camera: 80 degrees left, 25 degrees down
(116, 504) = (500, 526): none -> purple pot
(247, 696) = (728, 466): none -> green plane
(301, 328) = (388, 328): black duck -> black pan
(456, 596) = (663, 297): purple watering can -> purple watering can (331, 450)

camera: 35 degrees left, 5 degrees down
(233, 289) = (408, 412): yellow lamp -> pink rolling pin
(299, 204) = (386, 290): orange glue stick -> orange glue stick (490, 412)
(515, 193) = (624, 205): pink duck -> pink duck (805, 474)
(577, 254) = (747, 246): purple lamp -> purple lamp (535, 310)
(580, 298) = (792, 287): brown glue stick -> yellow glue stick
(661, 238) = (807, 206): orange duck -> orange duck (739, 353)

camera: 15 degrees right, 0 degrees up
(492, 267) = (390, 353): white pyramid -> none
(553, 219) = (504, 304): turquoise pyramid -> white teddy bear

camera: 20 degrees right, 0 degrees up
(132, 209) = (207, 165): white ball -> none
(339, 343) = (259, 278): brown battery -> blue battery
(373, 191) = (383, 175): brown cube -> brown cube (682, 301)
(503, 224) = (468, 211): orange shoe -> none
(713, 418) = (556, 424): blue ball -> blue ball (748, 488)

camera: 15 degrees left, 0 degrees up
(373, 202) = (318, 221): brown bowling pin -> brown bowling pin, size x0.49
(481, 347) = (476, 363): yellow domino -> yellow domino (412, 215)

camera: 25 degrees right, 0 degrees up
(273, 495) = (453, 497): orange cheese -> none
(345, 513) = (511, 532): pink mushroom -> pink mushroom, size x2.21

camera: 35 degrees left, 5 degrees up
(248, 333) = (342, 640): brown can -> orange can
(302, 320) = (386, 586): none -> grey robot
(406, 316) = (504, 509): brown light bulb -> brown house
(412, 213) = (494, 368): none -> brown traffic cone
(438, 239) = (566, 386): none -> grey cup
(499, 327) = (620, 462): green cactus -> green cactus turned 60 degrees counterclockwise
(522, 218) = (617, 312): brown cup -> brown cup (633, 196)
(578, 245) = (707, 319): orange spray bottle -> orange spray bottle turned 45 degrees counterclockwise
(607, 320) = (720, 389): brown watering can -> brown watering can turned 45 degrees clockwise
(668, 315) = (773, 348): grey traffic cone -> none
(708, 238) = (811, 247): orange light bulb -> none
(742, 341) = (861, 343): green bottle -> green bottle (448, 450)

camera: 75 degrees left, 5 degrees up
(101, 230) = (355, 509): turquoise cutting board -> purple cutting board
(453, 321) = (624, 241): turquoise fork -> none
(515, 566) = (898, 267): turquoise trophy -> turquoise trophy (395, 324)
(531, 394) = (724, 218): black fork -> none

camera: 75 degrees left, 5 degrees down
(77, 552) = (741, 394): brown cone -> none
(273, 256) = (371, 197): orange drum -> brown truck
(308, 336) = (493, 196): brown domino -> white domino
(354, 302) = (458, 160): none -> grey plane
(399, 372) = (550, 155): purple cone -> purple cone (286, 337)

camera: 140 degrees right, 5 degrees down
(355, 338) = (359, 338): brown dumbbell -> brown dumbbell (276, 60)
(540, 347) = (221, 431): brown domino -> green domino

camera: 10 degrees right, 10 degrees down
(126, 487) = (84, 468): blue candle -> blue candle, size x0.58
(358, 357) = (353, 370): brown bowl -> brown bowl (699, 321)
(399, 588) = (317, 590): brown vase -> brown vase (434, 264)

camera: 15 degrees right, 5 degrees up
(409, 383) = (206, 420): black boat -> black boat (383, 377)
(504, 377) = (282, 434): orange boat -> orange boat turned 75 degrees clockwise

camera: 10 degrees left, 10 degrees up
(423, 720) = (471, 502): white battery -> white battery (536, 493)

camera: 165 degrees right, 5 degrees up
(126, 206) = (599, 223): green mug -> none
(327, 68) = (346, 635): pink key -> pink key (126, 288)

━━━━━━━━━━

▶ [Exercise goal] There is a line with "(301, 328) = (388, 328): black" and a line with "(577, 254) = (747, 246): purple" above. Copy exactly those two lines and all lines between them, with nothing else.

▶ [Exercise output]
(301, 328) = (388, 328): black duck -> black pan
(456, 596) = (663, 297): purple watering can -> purple watering can (331, 450)

camera: 35 degrees left, 5 degrees down
(233, 289) = (408, 412): yellow lamp -> pink rolling pin
(299, 204) = (386, 290): orange glue stick -> orange glue stick (490, 412)
(515, 193) = (624, 205): pink duck -> pink duck (805, 474)
(577, 254) = (747, 246): purple lamp -> purple lamp (535, 310)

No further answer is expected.